Reproduce word for word the lines of the records below, from the one containing "Trace the roads" through the end of the records, and leave the pictures out of your answer.

[Collection entries]
┄┄┄┄┄┄┄┄┄┄

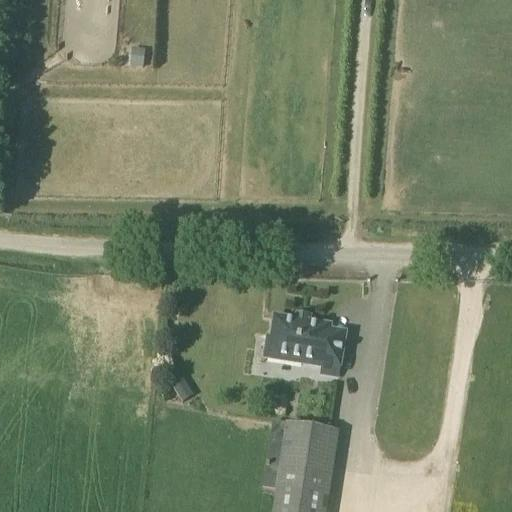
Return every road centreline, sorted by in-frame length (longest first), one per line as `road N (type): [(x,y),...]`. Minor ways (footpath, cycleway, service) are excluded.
road 1 (unclassified): [(511,260),(0,243)]
road 2 (track): [(366,0),(350,253)]
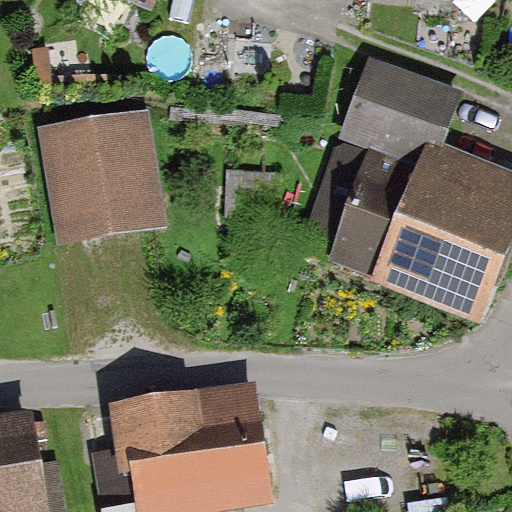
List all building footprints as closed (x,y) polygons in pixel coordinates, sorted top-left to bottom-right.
[(78,0),(86,24),(122,13),(154,25),(167,0),(78,0)] [(486,340),(511,269),(511,191),(433,162),(455,105),(377,76),(309,258),(342,270),(337,284),(486,340)] [(147,121),(54,135),(74,256),(166,242),(147,121)] [(263,398),(122,417),(127,455),(99,459),(106,511),(144,506),(144,511),(261,511),(278,510),(263,398)] [(59,511),(44,420),(0,427),(0,511),(59,511)]
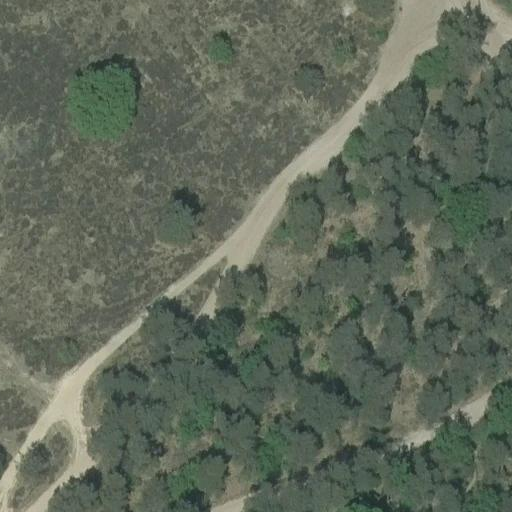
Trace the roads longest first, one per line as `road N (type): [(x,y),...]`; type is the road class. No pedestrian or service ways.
road 1 (track): [(427,0),(371,86),(155,328),(51,408),(1,511)]
road 2 (track): [(248,511),(448,436),(511,394)]
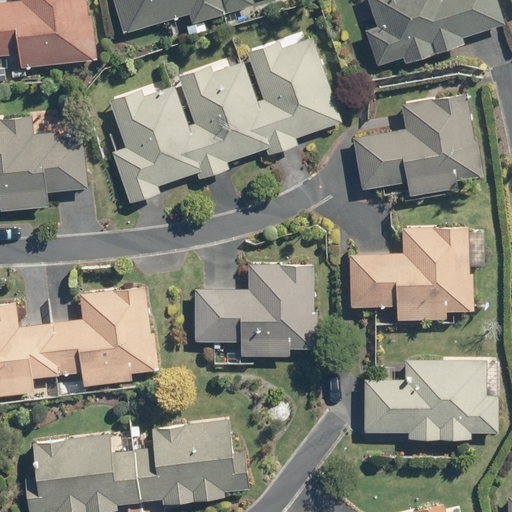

┄┄┄┄┄┄┄┄┄┄

**Task response:**
Trace the roads longest first, one per line as `road N (type): [(x,y),...]`; type is the road class. No pedestrian or service ways.
road 1 (track): [(427,0),(371,86),(155,328),(51,408),(1,511)]
road 2 (track): [(248,511),(448,436),(511,394)]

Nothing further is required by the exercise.